======== Data for review ========
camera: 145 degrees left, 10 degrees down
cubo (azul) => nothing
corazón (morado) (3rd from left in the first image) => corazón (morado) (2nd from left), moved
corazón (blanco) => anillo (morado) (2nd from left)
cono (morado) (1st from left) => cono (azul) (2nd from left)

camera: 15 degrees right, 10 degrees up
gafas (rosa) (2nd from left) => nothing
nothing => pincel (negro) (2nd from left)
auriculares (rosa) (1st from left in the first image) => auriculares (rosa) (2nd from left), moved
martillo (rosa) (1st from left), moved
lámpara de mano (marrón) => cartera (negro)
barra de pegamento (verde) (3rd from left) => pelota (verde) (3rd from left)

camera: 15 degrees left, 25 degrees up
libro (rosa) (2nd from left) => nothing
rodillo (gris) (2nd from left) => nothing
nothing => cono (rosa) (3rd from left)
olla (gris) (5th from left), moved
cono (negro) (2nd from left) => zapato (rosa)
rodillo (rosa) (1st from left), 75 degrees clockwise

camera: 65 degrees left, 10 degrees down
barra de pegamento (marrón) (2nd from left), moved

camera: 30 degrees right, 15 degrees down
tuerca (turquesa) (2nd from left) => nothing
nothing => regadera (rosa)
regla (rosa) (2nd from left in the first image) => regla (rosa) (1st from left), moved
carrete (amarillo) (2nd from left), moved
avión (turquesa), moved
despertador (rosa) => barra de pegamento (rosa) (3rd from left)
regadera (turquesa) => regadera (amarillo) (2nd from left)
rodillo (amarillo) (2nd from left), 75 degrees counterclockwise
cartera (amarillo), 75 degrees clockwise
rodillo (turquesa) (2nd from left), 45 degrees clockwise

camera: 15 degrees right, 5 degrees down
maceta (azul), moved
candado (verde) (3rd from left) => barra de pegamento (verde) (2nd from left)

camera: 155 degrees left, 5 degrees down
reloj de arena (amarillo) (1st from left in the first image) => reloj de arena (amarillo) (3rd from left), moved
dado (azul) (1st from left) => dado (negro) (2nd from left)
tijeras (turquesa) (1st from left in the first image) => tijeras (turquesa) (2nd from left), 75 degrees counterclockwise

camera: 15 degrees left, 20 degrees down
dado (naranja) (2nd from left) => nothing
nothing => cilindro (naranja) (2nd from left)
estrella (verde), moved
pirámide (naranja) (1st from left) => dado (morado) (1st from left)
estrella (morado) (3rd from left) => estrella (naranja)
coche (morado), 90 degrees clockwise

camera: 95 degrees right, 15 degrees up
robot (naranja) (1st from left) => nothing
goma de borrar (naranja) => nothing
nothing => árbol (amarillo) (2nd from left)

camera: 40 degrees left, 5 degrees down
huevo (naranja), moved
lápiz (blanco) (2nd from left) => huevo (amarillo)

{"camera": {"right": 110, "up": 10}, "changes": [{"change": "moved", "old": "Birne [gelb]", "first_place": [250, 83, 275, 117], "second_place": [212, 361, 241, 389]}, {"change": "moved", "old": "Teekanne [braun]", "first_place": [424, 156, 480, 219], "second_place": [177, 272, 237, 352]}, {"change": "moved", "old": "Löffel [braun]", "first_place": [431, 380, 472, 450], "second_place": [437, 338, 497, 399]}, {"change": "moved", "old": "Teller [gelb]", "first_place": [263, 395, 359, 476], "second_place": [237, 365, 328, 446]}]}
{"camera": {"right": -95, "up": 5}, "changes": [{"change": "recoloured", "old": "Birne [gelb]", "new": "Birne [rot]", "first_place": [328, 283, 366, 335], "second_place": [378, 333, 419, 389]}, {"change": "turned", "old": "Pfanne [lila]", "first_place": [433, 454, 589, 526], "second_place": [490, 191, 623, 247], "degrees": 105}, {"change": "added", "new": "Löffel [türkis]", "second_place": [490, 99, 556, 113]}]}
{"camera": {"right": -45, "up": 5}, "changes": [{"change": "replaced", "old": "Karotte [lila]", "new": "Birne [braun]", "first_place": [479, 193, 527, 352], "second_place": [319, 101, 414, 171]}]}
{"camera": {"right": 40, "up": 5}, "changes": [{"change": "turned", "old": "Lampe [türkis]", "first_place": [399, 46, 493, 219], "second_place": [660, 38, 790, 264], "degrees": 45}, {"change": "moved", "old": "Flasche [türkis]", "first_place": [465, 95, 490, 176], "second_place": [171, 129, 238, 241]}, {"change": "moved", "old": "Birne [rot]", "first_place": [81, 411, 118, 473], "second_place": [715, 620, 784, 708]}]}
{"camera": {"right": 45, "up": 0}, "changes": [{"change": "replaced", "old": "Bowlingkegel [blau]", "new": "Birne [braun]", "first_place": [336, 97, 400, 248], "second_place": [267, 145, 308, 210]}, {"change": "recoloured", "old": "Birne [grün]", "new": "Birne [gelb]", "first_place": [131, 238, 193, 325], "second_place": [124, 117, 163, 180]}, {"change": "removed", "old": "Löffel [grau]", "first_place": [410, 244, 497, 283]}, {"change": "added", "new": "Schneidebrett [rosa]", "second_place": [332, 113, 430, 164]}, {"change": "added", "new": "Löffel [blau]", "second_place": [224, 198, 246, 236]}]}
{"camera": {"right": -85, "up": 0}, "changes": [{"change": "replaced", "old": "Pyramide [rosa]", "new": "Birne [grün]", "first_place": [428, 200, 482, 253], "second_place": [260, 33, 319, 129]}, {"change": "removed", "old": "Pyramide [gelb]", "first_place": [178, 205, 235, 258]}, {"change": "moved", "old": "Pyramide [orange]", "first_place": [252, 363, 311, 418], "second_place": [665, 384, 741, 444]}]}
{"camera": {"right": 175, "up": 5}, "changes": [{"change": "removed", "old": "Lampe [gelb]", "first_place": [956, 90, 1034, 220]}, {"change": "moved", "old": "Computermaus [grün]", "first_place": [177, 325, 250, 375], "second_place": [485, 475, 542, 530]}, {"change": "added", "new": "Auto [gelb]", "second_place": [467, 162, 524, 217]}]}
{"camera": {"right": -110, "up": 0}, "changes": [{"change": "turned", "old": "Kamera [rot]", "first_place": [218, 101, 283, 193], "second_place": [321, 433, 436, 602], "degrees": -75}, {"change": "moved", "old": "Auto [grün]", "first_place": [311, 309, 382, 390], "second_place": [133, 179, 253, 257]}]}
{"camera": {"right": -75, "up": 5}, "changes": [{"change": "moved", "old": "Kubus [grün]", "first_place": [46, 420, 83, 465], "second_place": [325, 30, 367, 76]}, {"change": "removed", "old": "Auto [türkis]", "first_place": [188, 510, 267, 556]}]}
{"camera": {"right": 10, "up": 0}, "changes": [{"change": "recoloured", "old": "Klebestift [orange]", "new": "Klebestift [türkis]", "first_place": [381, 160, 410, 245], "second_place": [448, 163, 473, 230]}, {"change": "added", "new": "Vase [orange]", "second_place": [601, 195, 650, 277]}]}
========
Problem description |
Set the material down exactly as written, starting at its first line. The line containing "corazón (blanco) =>" is the last one to include.

Output of the exercise |
camera: 145 degrees left, 10 degrees down
cubo (azul) => nothing
corazón (morado) (3rd from left in the first image) => corazón (morado) (2nd from left), moved
corazón (blanco) => anillo (morado) (2nd from left)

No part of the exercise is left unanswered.